## [Try it]
Reproduce every line of the material below exactly. No pictures belong in the copy.

## [Source material]
- - -
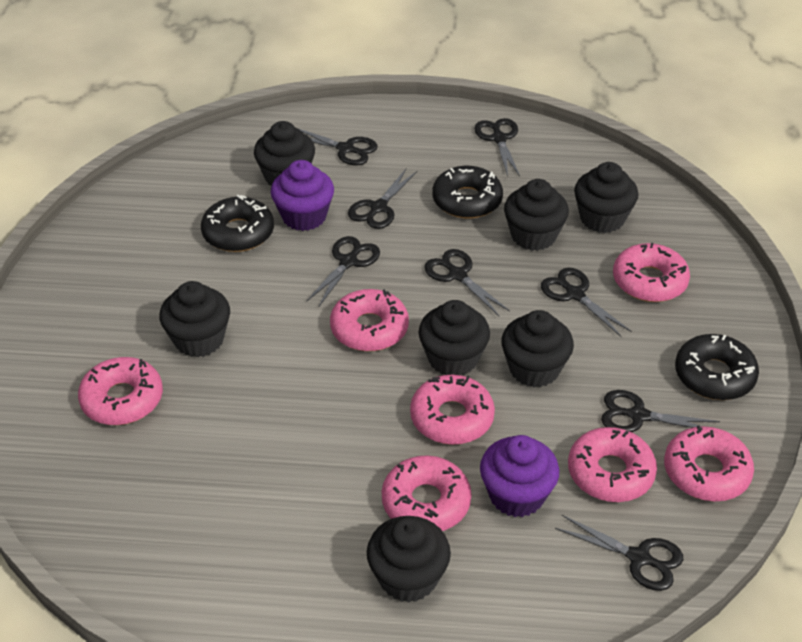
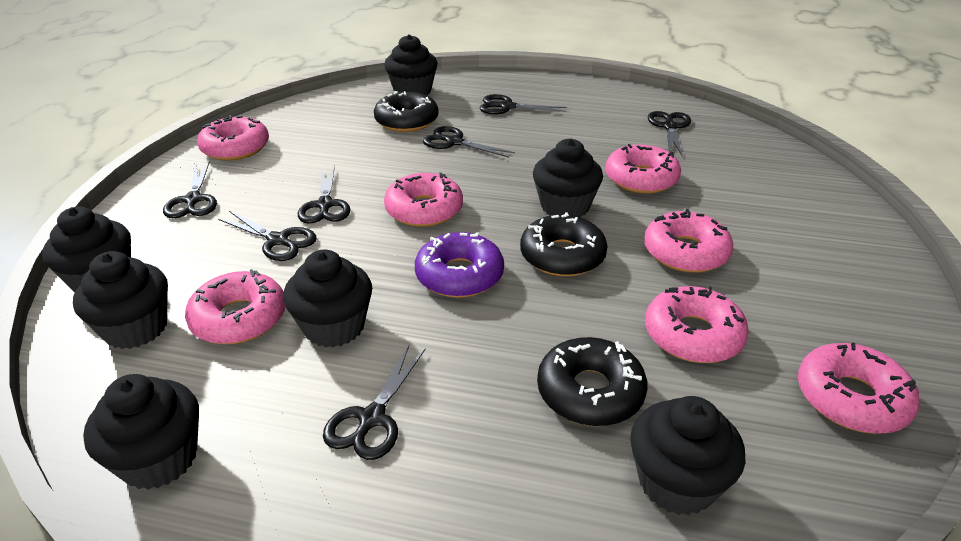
black scissors: 8 -> 7
purple cupcake: 2 -> 0
purple donut: 0 -> 1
- - -
## [Written response]
black scissors: 8 -> 7
purple cupcake: 2 -> 0
purple donut: 0 -> 1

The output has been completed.